- **Brief**
Check each line of the material below, and copy it if it holds the string "orange".

(Data provided)

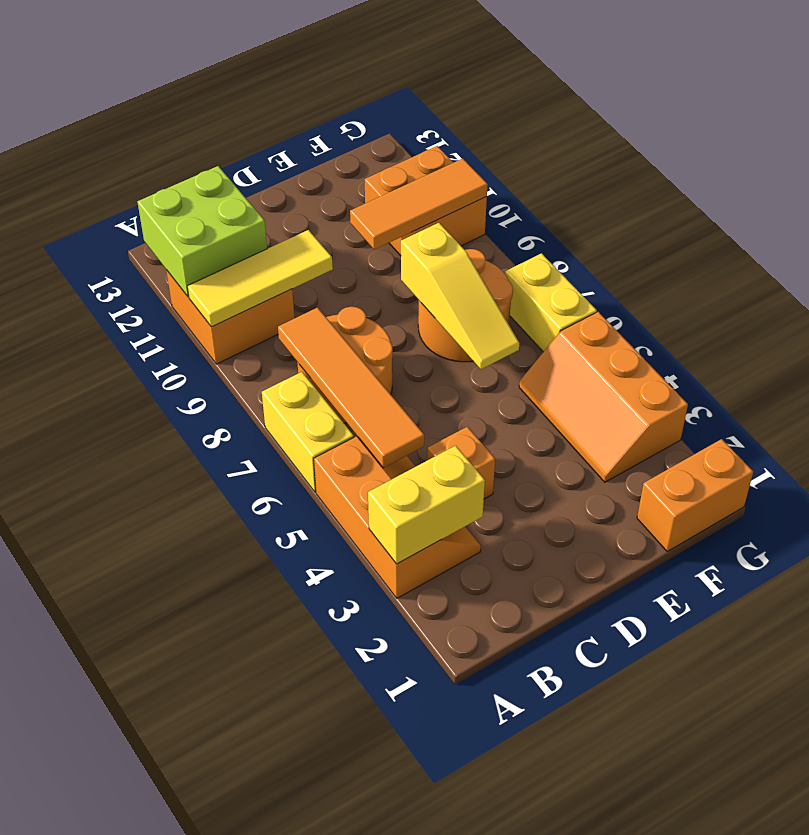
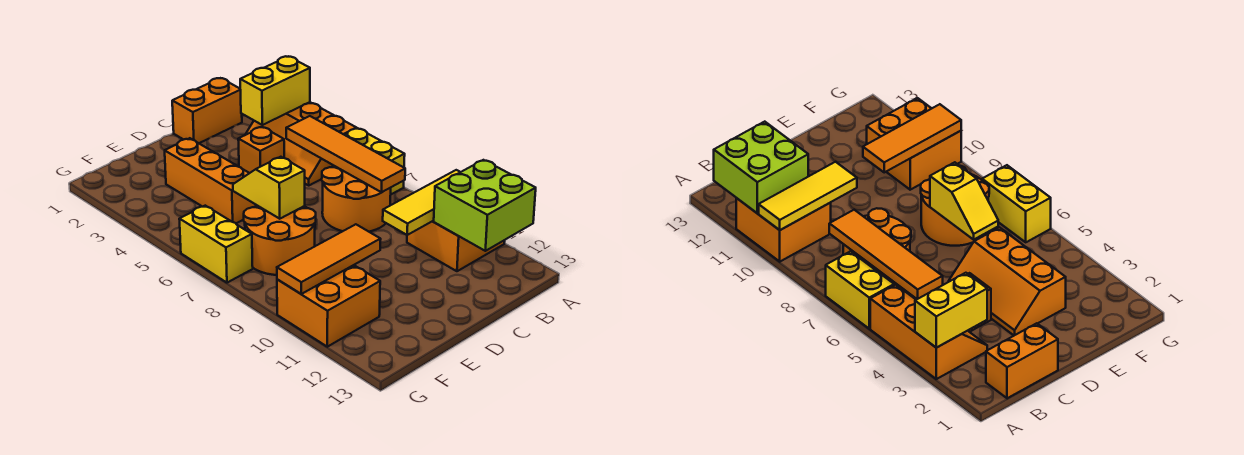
yellow slope E6:E8 level 2 top 8 -> yellow slope E6:E7 level 2 top 7
orange brick F1:G1 level 1 -> orange brick B1:C1 level 1
orange slope F3:G5 level 1 top G -> orange slope D3:E5 level 1 top E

(End Data provided)

- **Result of this task**
orange brick F1:G1 level 1 -> orange brick B1:C1 level 1
orange slope F3:G5 level 1 top G -> orange slope D3:E5 level 1 top E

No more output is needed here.